* Written exercise: Reproduce the data verbatim, everything from the line containing "Question: Is white matte door at center aimed" down to the line containing "In the second", with both of those lines included.
↓
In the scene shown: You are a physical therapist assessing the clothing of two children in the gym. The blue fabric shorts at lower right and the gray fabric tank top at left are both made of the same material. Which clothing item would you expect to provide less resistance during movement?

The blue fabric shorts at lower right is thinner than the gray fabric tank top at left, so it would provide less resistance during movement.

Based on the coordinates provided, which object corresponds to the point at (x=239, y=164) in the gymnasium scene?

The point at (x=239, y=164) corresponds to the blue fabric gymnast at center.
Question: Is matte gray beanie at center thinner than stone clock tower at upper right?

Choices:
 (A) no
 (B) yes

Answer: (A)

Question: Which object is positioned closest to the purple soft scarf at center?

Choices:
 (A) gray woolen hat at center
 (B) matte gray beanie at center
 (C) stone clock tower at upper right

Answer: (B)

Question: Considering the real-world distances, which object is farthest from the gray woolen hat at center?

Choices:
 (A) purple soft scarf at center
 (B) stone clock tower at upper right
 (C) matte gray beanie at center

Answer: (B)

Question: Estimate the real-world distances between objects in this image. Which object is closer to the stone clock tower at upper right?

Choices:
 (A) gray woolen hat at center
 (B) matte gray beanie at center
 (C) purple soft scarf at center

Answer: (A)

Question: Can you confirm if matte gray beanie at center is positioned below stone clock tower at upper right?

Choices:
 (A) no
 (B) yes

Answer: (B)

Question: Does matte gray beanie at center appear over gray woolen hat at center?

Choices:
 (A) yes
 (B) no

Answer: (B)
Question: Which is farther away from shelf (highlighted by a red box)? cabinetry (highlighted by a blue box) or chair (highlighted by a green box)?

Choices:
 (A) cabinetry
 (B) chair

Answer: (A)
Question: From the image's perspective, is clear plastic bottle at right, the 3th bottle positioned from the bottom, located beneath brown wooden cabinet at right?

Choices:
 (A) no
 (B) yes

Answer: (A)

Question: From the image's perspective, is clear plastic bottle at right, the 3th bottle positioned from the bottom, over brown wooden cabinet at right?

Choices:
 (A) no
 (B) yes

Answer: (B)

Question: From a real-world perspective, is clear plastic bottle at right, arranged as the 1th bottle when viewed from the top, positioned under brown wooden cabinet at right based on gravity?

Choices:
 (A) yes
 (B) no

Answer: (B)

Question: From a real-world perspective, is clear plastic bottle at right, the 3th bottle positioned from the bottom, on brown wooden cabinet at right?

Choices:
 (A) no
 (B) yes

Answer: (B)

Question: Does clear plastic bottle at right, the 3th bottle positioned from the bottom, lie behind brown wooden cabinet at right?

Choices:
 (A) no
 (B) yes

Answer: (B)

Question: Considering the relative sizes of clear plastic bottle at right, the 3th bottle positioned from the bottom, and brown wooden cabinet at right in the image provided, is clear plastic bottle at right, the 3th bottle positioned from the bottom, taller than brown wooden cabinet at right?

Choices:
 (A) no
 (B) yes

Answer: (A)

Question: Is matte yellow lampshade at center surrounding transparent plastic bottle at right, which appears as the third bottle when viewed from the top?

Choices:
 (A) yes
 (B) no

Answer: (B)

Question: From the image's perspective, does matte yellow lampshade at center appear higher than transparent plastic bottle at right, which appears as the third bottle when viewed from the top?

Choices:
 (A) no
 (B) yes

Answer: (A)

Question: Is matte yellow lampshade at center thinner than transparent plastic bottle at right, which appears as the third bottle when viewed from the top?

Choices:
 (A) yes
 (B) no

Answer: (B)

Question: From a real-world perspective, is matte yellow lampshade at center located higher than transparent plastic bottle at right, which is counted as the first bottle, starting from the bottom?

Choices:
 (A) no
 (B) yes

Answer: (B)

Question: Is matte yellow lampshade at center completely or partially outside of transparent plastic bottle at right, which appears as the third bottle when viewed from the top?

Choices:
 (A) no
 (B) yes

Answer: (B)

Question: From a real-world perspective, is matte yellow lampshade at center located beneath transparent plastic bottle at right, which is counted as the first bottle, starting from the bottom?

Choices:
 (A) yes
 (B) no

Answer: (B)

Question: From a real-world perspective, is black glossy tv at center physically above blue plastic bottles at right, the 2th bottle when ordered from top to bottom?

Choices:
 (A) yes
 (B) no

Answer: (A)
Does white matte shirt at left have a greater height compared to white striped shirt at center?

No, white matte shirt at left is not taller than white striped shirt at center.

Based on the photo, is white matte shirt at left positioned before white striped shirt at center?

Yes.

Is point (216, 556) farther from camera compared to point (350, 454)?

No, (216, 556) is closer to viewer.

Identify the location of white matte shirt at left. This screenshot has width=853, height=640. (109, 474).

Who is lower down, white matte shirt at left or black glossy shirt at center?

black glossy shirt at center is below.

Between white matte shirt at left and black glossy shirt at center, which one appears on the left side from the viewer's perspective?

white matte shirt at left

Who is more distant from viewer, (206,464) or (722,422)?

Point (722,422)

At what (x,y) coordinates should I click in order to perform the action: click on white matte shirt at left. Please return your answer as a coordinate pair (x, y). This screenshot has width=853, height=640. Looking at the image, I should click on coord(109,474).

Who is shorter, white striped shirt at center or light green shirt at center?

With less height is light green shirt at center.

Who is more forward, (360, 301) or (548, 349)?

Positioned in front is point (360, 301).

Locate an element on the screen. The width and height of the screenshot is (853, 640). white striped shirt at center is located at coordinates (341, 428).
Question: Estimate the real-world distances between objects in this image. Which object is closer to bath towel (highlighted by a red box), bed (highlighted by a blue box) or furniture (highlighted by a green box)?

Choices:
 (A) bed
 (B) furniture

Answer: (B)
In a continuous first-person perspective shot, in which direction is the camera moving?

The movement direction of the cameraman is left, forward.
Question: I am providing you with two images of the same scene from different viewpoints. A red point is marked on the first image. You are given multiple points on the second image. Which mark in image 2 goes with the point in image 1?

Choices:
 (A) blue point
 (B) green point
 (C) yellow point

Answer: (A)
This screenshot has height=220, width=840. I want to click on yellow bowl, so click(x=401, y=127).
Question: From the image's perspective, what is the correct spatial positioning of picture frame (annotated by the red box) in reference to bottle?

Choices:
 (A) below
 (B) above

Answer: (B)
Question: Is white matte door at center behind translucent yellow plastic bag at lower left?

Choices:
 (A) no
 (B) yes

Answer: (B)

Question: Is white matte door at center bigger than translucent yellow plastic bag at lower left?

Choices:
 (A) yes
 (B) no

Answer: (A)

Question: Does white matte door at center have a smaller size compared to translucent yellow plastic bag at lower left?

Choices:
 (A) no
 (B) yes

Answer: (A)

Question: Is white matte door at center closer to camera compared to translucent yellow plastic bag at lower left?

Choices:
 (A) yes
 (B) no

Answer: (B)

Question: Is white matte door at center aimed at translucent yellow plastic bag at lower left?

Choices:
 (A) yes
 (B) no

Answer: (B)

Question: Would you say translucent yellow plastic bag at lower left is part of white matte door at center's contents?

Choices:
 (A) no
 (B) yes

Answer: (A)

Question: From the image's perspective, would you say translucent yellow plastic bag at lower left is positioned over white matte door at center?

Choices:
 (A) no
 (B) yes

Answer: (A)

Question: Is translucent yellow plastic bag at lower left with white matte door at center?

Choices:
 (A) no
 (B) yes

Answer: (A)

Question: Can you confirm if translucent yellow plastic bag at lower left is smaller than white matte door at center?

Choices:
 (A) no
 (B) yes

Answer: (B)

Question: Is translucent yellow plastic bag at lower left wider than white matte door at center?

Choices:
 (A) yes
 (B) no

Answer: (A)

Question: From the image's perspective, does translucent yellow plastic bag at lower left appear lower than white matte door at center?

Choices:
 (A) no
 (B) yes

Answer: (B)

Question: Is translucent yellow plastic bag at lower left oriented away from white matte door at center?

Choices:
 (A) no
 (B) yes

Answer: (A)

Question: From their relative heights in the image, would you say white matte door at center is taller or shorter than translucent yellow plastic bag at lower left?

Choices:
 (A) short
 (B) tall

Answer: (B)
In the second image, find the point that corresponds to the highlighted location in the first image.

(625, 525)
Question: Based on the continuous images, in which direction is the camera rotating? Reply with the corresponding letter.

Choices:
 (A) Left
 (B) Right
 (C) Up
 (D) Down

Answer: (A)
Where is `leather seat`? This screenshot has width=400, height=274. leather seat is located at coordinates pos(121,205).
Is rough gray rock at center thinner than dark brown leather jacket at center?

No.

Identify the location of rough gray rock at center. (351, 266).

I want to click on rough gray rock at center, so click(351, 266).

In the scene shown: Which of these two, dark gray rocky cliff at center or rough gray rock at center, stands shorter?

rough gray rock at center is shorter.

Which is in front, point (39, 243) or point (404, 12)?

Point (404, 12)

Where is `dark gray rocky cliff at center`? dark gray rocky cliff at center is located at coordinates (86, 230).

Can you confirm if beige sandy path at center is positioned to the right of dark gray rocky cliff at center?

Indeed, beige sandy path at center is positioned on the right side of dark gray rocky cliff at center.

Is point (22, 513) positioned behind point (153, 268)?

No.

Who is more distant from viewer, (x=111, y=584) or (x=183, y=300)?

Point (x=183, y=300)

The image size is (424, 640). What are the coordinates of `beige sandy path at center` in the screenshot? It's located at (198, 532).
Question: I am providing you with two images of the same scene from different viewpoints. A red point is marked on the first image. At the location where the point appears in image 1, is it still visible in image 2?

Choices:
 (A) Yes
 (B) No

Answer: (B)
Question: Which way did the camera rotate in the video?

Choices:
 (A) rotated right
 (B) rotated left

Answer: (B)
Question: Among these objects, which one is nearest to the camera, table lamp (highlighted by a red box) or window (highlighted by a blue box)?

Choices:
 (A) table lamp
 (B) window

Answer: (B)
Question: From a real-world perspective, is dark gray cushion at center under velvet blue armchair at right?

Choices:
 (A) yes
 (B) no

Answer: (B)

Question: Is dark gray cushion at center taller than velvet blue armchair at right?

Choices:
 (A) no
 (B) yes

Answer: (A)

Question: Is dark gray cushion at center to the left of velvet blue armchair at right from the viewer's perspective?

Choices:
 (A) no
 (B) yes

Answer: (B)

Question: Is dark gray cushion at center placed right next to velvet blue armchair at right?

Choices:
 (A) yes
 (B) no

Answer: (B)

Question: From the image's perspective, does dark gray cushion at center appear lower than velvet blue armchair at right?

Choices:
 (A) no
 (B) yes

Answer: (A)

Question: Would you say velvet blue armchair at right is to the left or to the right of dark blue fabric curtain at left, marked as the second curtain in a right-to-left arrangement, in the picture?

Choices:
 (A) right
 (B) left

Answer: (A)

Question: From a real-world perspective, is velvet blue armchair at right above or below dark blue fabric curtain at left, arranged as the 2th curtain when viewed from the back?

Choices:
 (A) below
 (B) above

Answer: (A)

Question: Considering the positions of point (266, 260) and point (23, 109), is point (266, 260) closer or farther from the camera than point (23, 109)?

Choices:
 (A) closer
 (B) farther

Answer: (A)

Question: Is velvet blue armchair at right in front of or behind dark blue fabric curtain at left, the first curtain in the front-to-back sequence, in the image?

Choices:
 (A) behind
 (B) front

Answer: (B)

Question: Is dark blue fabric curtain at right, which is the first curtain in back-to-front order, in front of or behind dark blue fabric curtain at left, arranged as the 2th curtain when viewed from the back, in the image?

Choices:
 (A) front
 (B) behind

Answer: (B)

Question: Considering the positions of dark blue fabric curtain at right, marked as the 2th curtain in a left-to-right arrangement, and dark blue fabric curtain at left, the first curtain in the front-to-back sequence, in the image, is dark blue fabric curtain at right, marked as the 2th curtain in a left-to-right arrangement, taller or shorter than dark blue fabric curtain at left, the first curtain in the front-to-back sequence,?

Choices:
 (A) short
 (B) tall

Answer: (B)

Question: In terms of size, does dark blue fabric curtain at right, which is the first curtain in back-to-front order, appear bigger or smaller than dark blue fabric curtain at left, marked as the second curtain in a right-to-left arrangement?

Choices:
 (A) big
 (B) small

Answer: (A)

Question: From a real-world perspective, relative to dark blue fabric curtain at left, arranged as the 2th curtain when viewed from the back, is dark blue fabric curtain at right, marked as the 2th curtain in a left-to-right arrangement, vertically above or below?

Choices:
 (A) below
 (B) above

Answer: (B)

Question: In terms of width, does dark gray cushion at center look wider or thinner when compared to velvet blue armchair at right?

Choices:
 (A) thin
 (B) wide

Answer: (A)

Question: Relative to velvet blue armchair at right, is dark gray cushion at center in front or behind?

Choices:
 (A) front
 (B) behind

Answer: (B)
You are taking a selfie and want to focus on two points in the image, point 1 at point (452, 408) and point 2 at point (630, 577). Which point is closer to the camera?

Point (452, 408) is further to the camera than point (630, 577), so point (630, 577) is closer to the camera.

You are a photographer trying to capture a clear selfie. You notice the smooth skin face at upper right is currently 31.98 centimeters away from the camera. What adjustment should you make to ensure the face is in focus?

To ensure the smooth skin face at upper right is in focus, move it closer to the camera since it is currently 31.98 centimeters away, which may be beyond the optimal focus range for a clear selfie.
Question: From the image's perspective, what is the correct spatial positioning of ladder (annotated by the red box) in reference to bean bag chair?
↑
* Task response:
Question: Is white matte door at center aimed at translucent yellow plastic bag at lower left?

Choices:
 (A) yes
 (B) no

Answer: (B)

Question: Would you say translucent yellow plastic bag at lower left is part of white matte door at center's contents?

Choices:
 (A) no
 (B) yes

Answer: (A)

Question: From the image's perspective, would you say translucent yellow plastic bag at lower left is positioned over white matte door at center?

Choices:
 (A) no
 (B) yes

Answer: (A)

Question: Is translucent yellow plastic bag at lower left with white matte door at center?

Choices:
 (A) no
 (B) yes

Answer: (A)

Question: Can you confirm if translucent yellow plastic bag at lower left is smaller than white matte door at center?

Choices:
 (A) no
 (B) yes

Answer: (B)

Question: Is translucent yellow plastic bag at lower left wider than white matte door at center?

Choices:
 (A) yes
 (B) no

Answer: (A)

Question: From the image's perspective, does translucent yellow plastic bag at lower left appear lower than white matte door at center?

Choices:
 (A) no
 (B) yes

Answer: (B)

Question: Is translucent yellow plastic bag at lower left oriented away from white matte door at center?

Choices:
 (A) no
 (B) yes

Answer: (A)

Question: From their relative heights in the image, would you say white matte door at center is taller or shorter than translucent yellow plastic bag at lower left?

Choices:
 (A) short
 (B) tall

Answer: (B)
In the second image, find the point that corresponds to the highlighted location in the first image.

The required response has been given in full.